TASK DETAILS: Write out every entry precisely as given, leaving the pictures out.

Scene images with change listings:
= = =
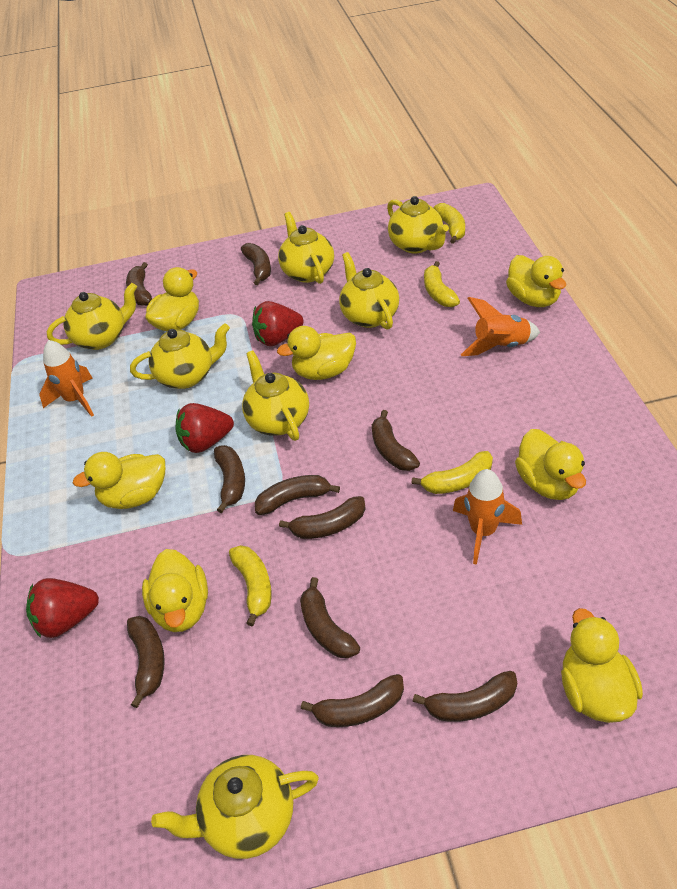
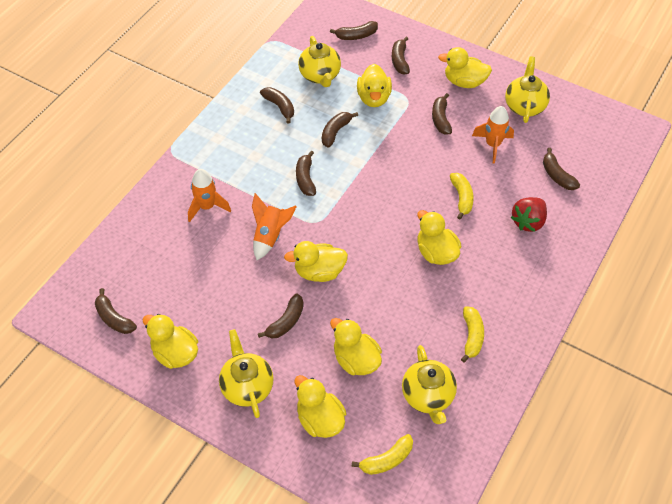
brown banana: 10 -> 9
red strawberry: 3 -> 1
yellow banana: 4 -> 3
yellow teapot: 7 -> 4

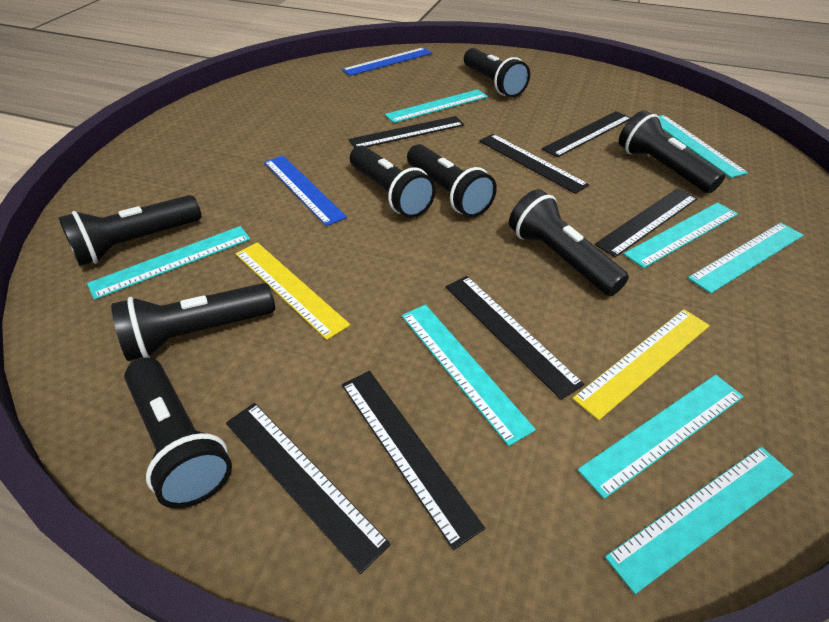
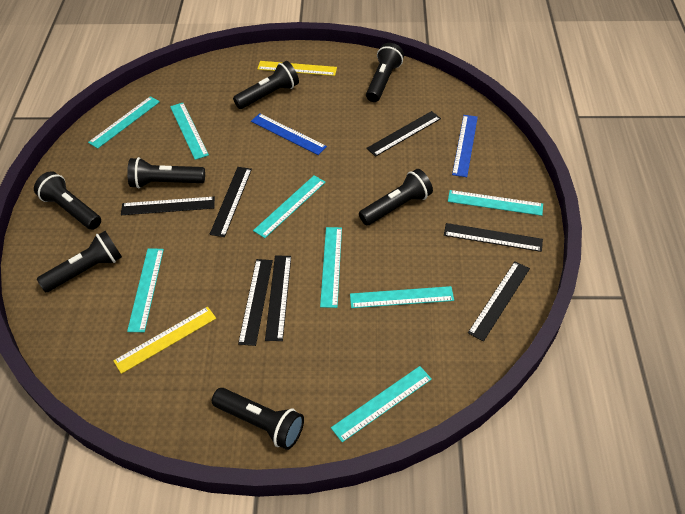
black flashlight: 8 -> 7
= = =
RESPONSE:
brown banana: 10 -> 9
red strawberry: 3 -> 1
yellow banana: 4 -> 3
yellow teapot: 7 -> 4

black flashlight: 8 -> 7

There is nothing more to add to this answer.